Scene difference descriptions:
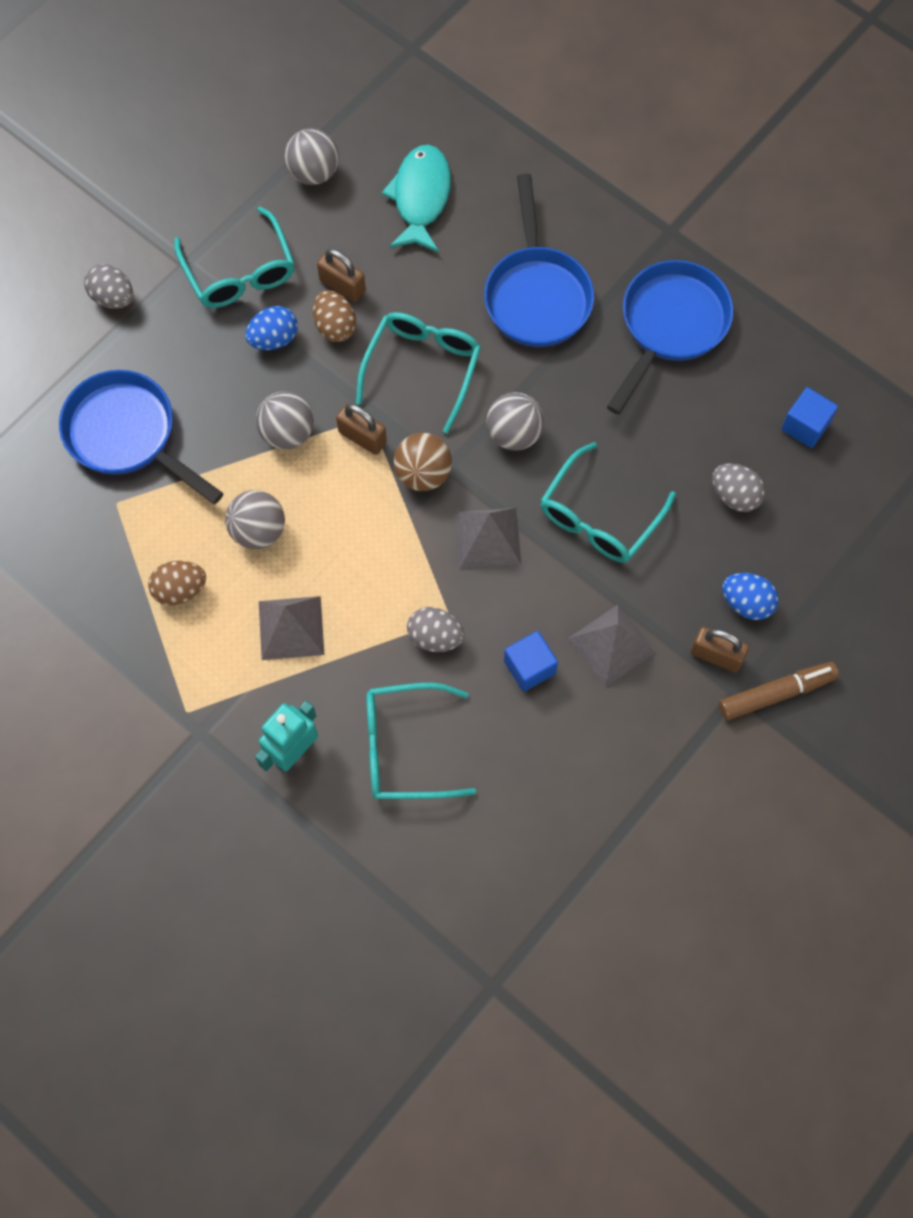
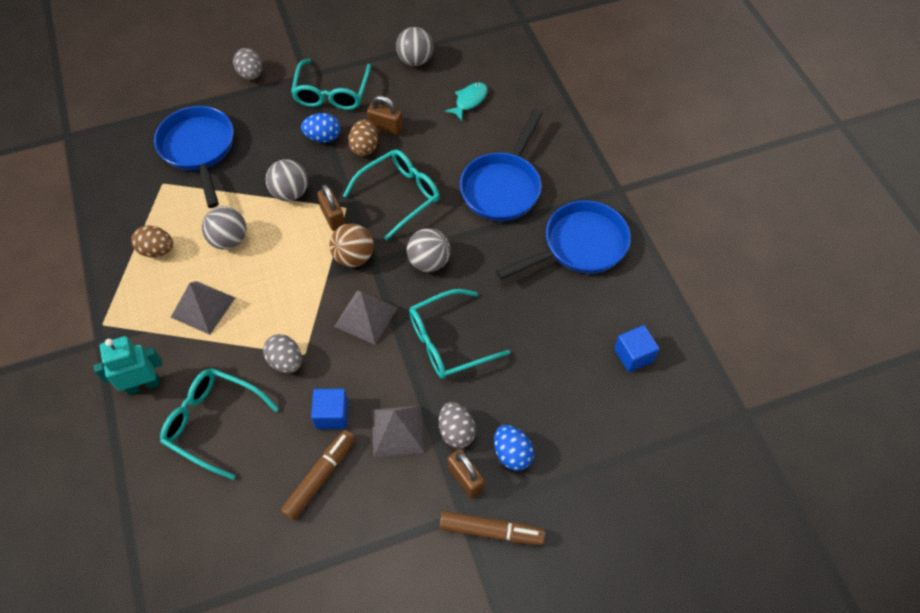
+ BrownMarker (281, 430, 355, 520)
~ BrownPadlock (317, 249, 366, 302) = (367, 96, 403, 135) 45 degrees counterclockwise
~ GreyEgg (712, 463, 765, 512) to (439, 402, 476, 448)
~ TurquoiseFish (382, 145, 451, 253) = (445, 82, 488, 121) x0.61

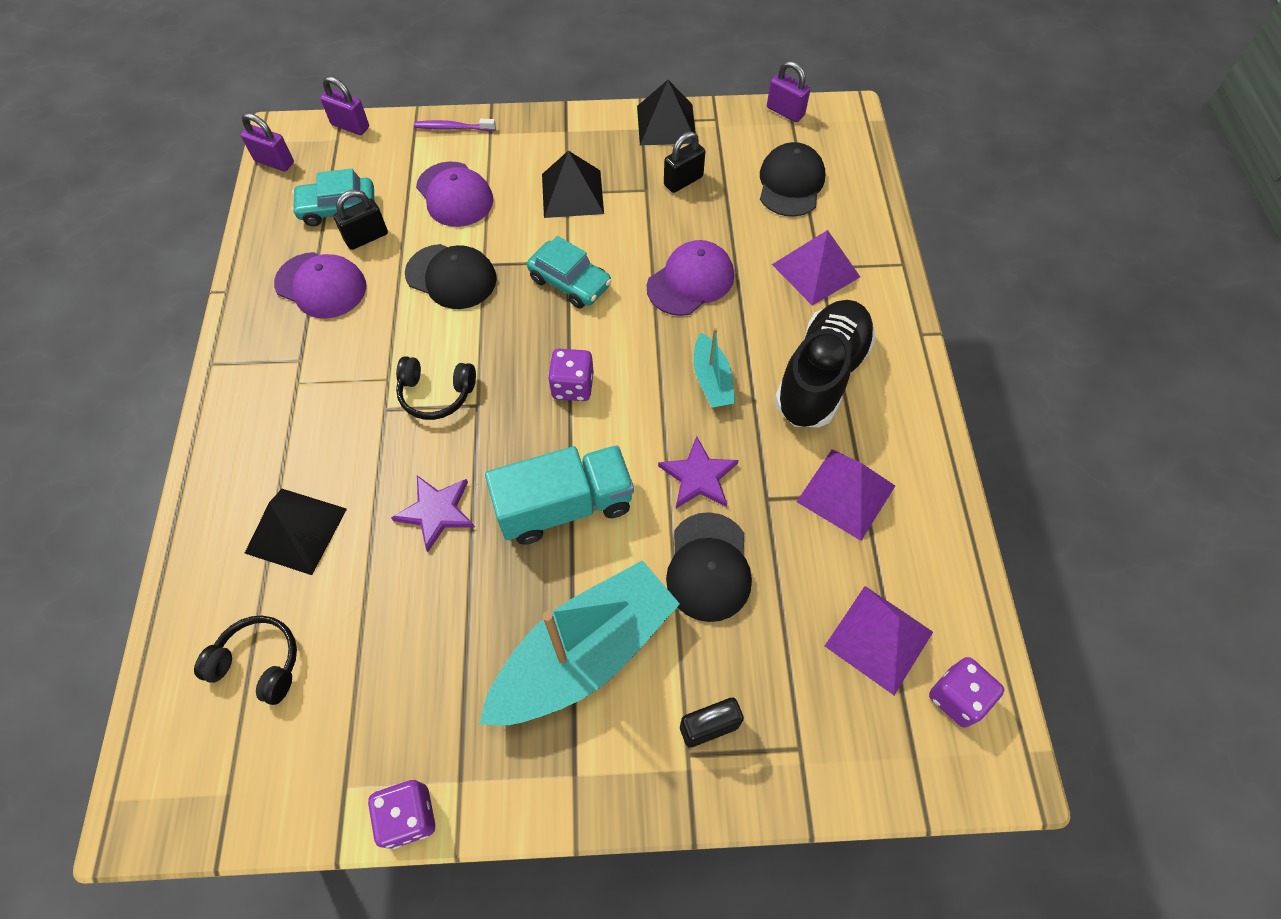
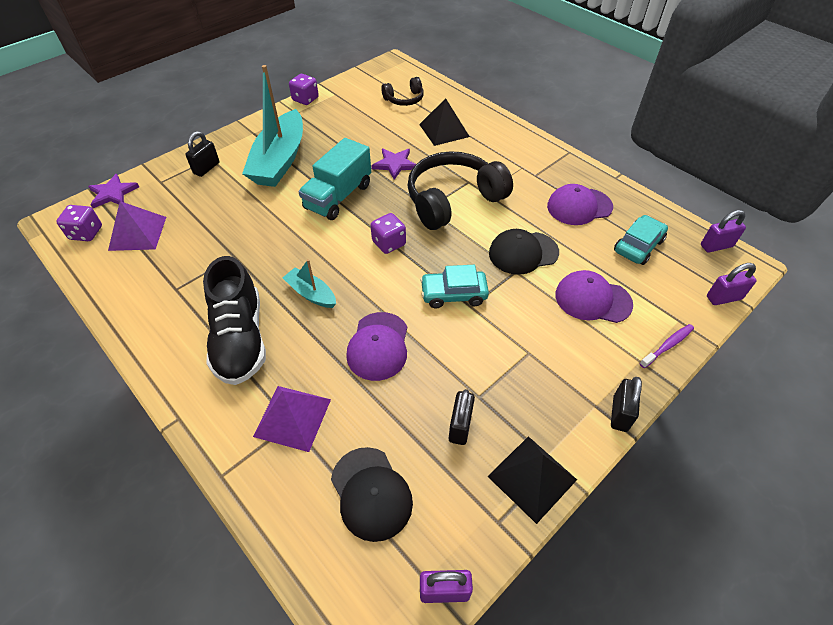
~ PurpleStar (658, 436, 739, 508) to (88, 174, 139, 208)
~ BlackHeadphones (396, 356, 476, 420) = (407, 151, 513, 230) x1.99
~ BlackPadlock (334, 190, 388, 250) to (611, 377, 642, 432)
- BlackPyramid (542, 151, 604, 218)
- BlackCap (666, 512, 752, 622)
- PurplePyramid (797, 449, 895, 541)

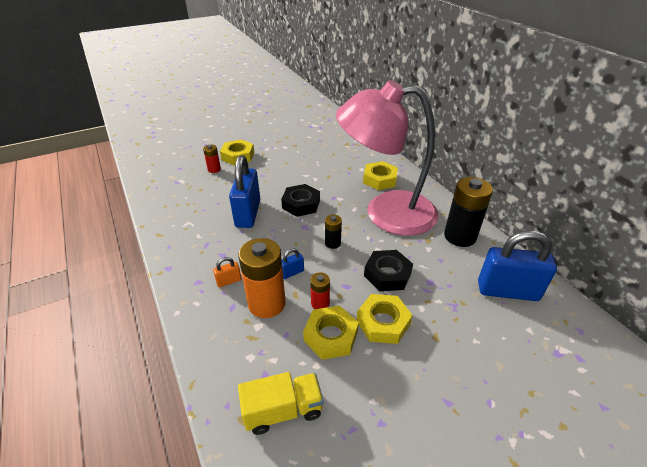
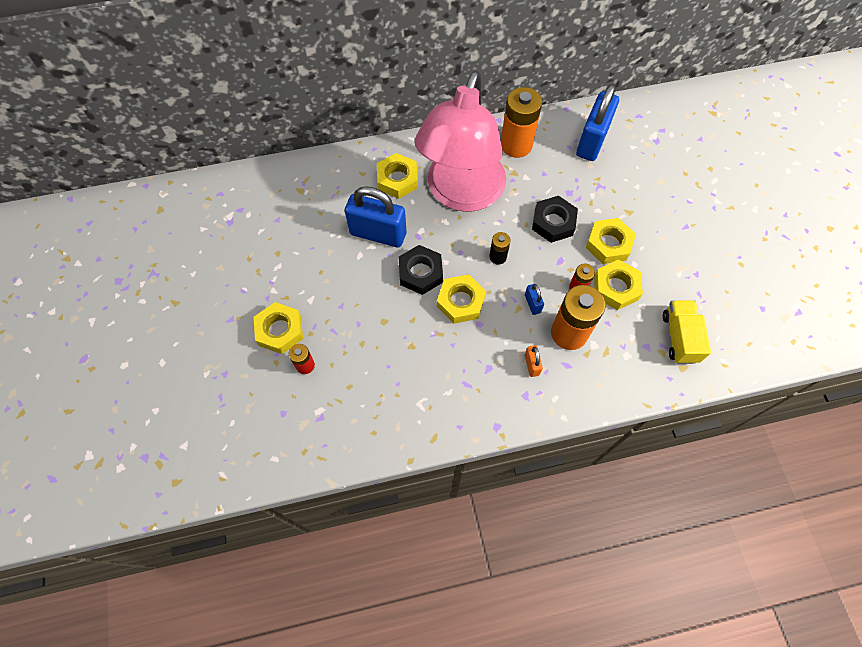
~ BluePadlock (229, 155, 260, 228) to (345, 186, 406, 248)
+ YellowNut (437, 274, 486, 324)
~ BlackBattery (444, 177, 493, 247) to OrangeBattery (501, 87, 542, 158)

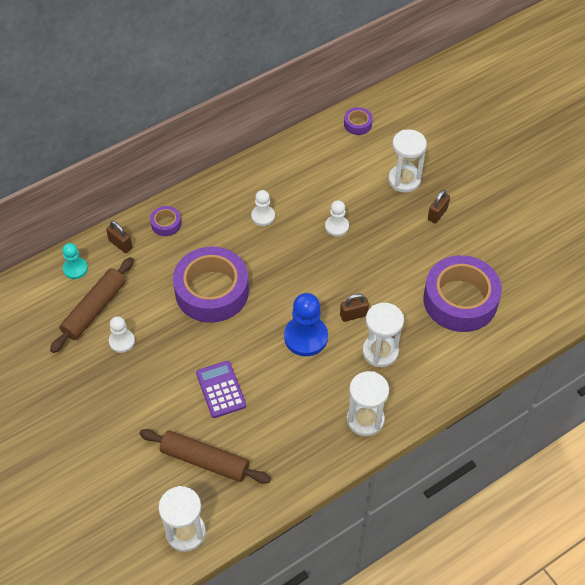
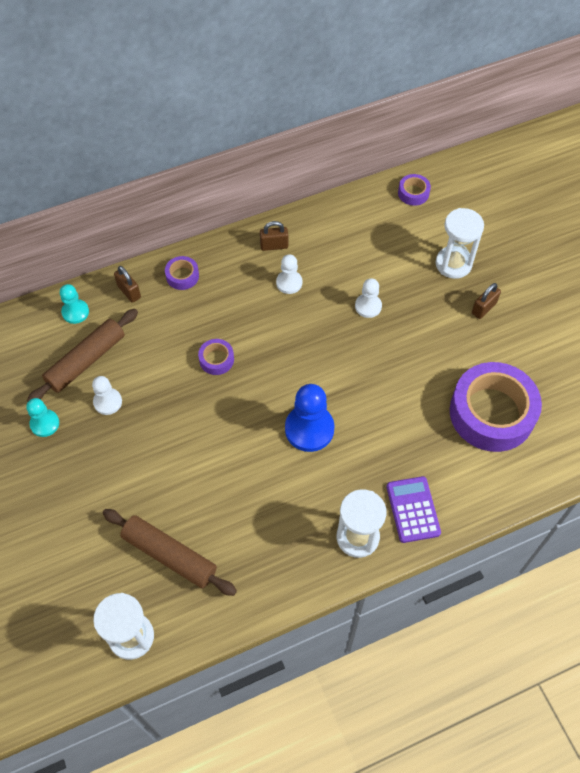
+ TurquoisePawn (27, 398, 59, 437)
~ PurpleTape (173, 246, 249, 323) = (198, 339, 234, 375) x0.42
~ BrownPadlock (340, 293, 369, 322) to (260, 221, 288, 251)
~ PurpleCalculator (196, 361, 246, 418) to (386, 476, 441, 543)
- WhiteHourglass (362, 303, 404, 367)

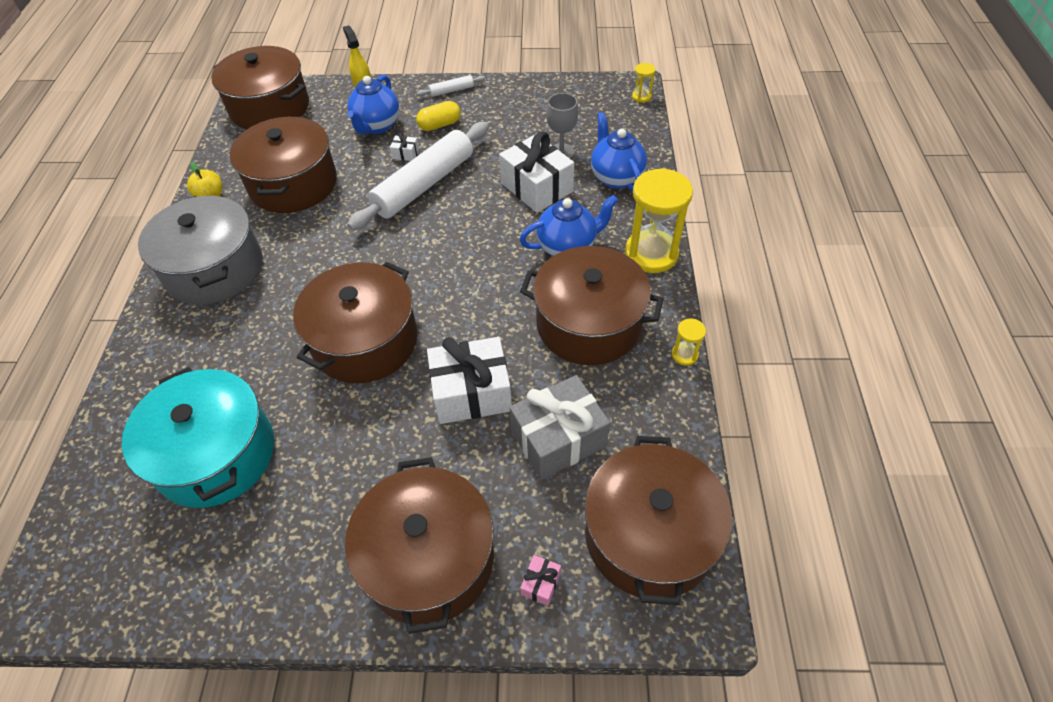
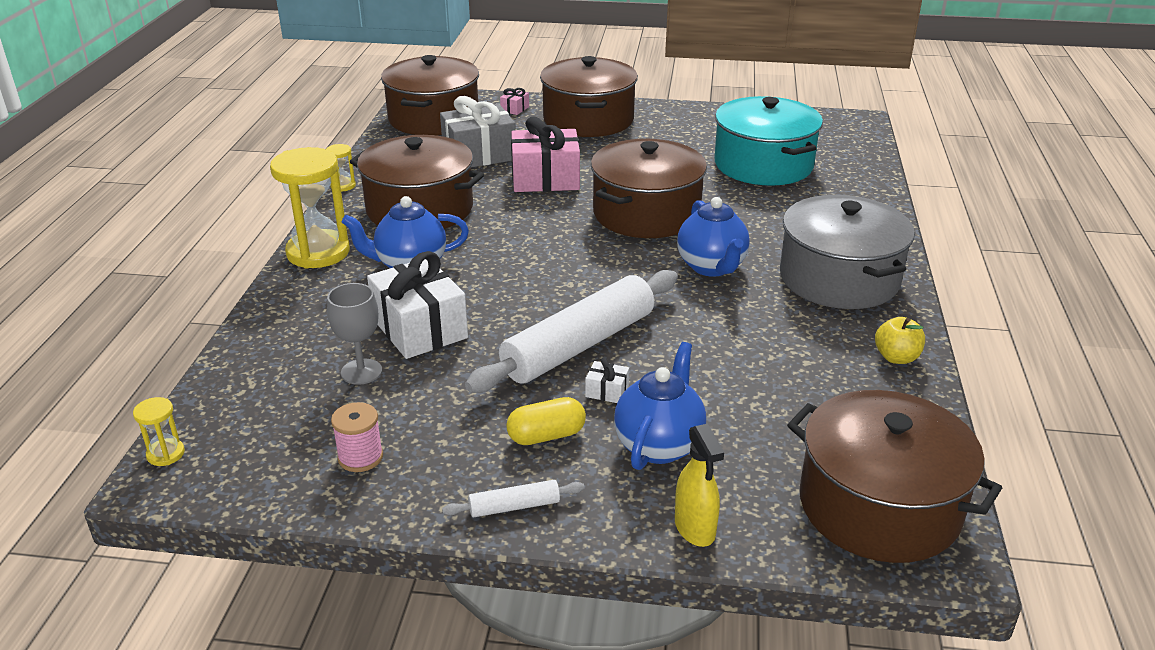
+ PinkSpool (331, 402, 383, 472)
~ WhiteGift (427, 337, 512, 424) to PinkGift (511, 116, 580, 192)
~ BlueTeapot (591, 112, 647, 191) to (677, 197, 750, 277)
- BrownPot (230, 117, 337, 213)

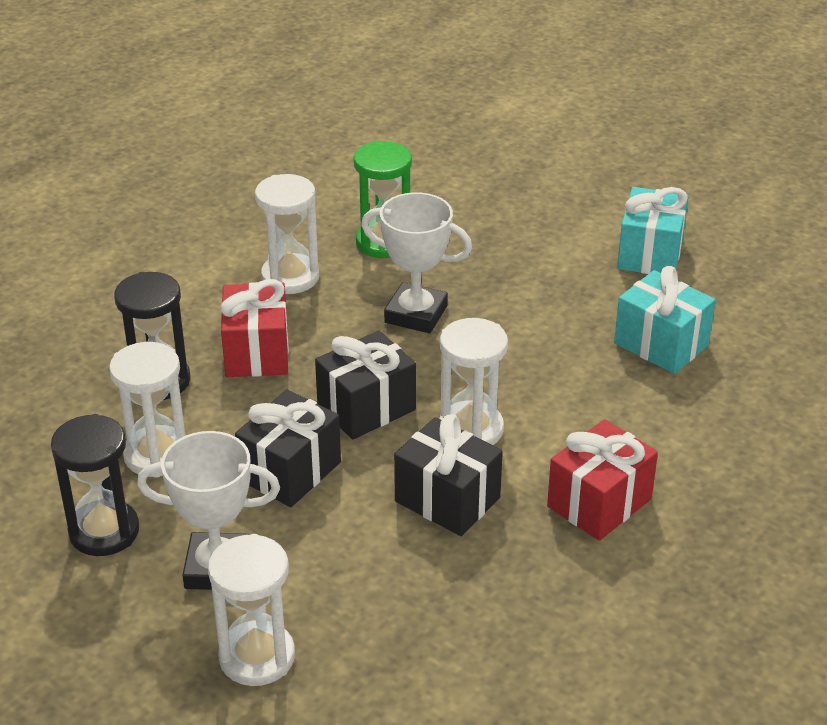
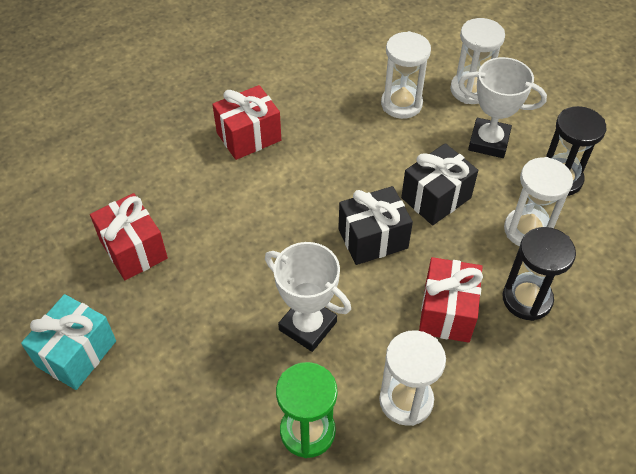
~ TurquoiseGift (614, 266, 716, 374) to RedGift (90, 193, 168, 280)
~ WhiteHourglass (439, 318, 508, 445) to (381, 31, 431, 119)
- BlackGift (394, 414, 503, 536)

**TASK ITEM:**
From the records above, transcribe without alteration every line from the one with "45 degrees counterclockwise" to the one with "402, 476, 448)", inclusive.

**OUTPUT OF THE EXERCISE:**
~ BrownPadlock (317, 249, 366, 302) = (367, 96, 403, 135) 45 degrees counterclockwise
~ GreyEgg (712, 463, 765, 512) to (439, 402, 476, 448)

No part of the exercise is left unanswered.